**About this exercise:**
Across the entries, count the lines that include "yellow" and report only that number.

**Records for the task:**
+++
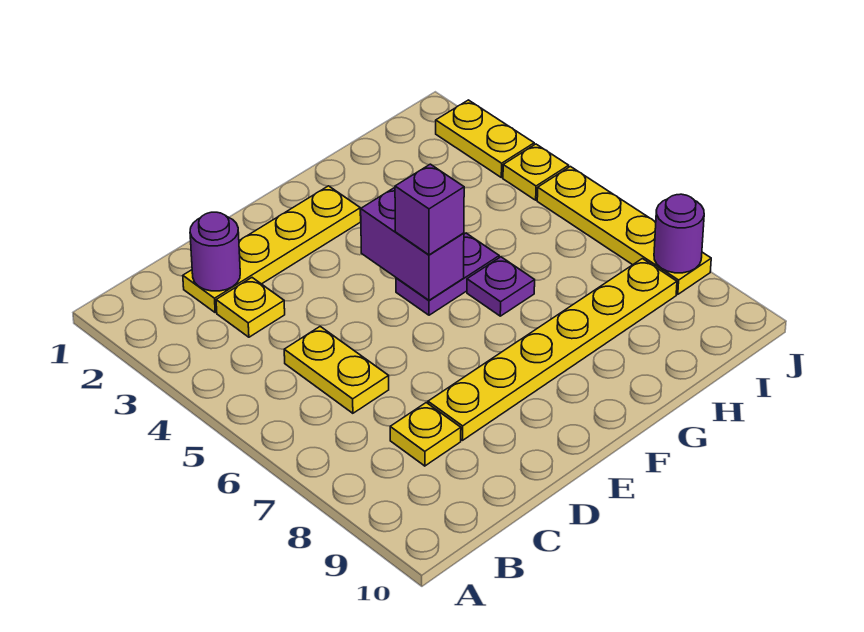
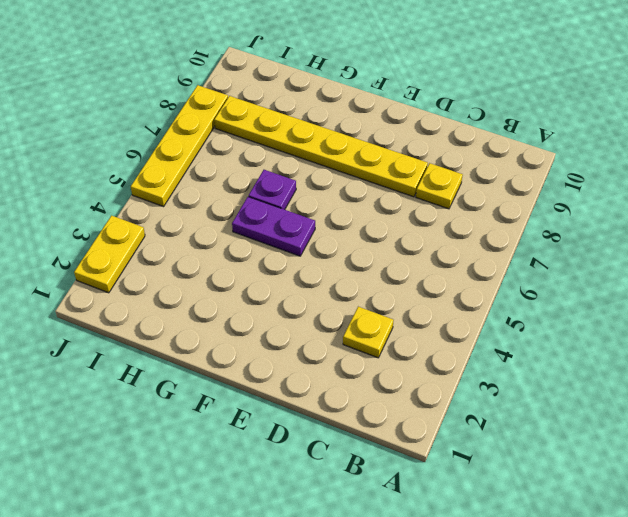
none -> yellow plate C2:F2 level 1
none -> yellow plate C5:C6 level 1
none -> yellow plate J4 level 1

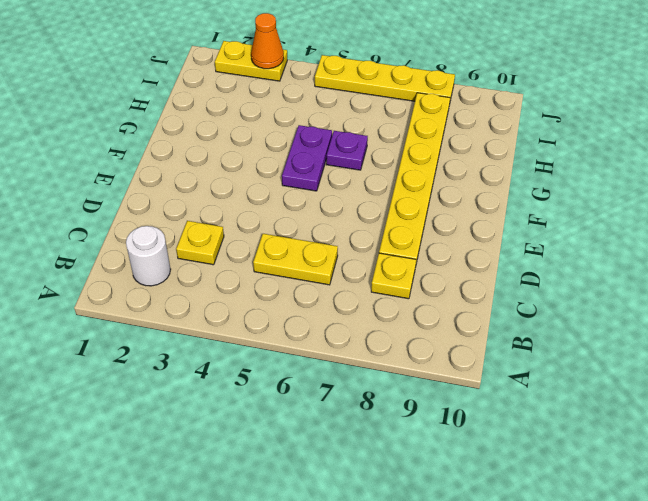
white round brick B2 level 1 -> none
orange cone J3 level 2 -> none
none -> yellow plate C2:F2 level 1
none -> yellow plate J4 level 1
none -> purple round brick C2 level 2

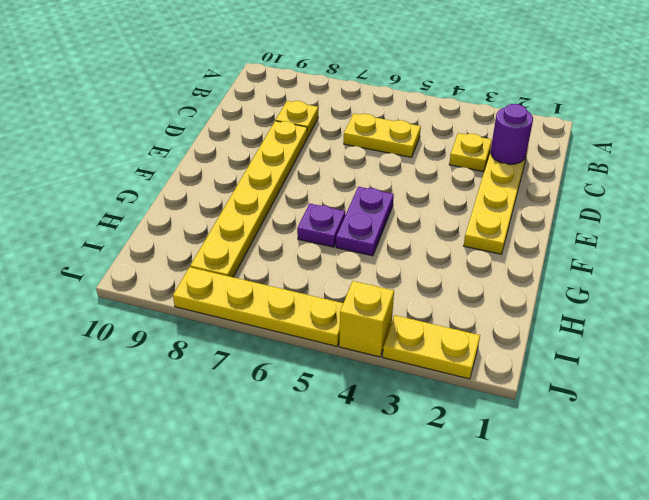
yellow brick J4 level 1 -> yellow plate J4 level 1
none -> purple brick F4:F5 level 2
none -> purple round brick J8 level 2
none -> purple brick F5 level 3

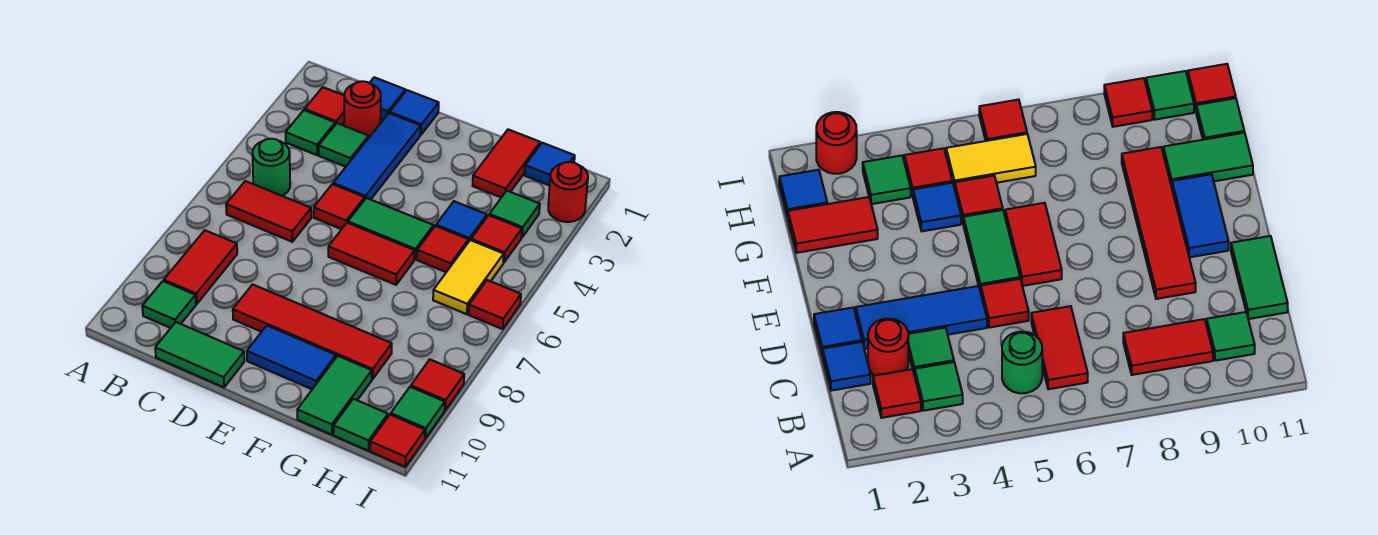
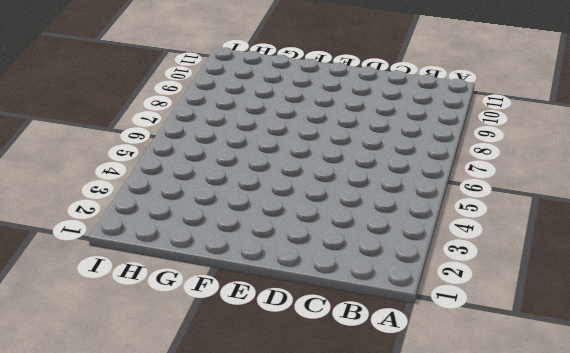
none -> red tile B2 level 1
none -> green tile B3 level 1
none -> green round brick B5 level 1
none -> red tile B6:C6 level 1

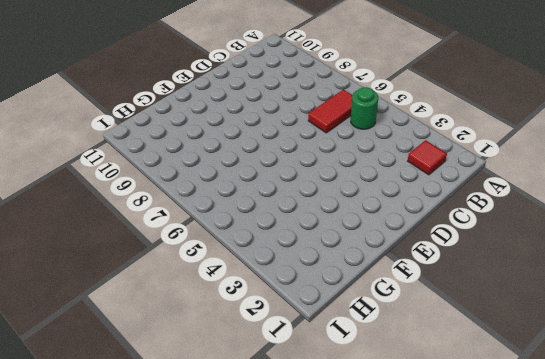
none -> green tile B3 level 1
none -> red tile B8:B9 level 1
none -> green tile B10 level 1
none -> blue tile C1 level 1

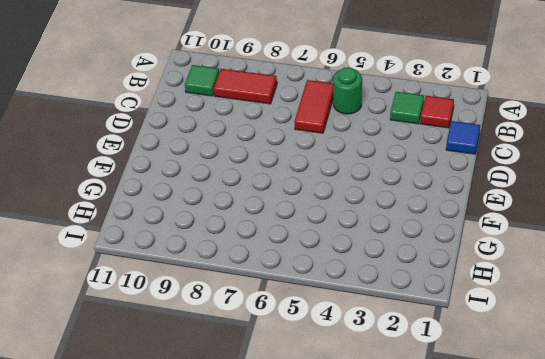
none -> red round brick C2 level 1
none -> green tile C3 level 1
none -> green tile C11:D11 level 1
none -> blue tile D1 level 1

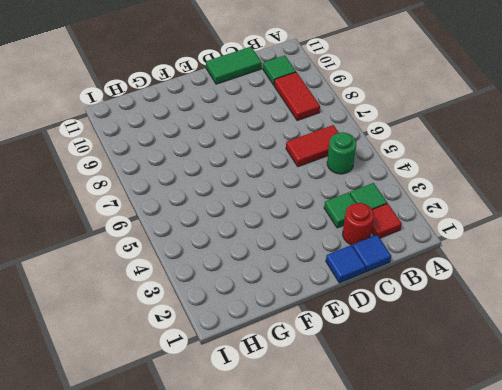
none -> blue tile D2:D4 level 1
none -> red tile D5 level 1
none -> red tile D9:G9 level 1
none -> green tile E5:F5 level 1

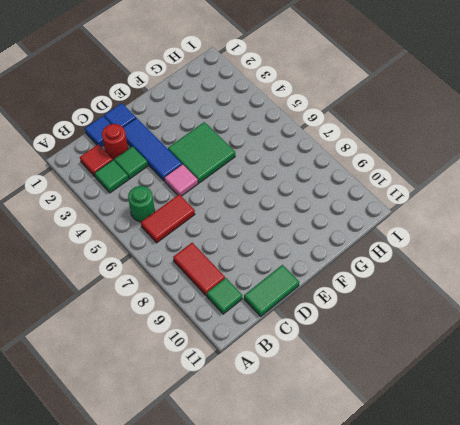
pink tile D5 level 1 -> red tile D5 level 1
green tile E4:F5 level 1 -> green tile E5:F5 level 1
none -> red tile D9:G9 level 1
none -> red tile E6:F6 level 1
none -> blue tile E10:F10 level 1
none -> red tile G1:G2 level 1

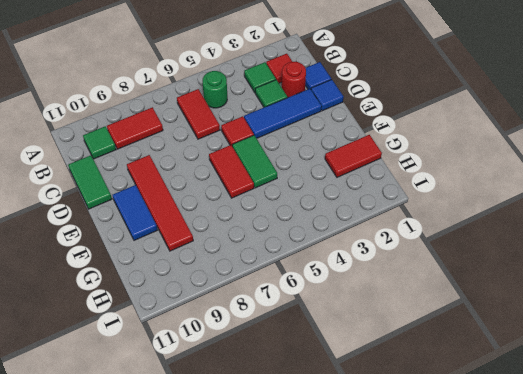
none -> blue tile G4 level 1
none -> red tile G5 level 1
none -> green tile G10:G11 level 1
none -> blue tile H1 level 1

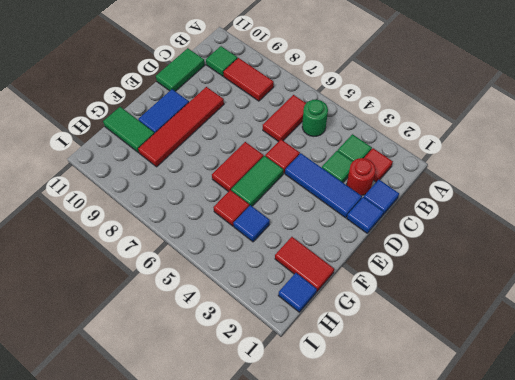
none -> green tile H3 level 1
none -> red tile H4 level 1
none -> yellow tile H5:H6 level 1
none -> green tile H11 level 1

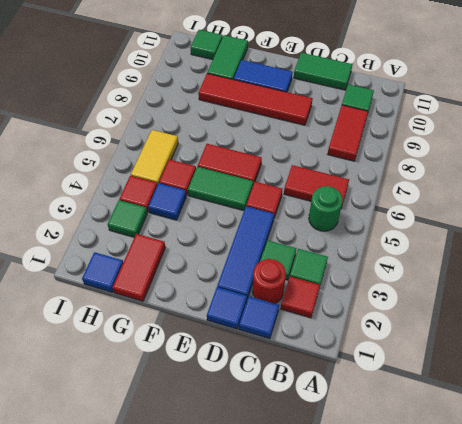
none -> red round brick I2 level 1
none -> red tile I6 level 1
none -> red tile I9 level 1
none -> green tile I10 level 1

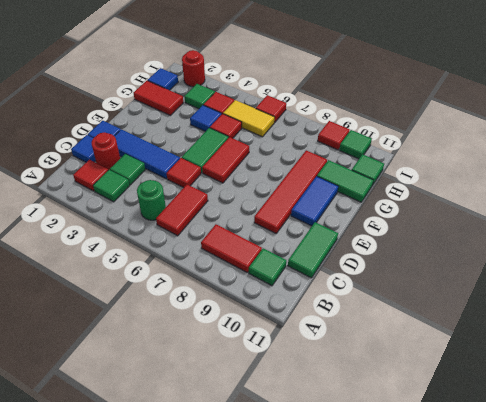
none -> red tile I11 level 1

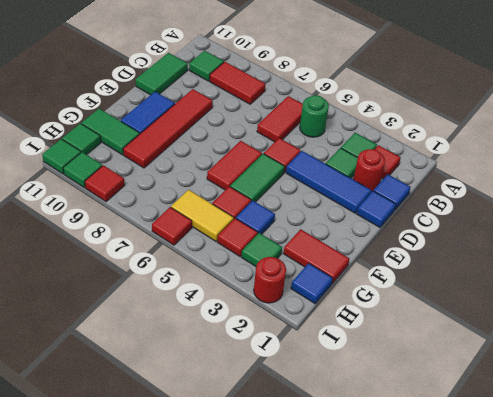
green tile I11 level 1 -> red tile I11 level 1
+++
**Result:**
7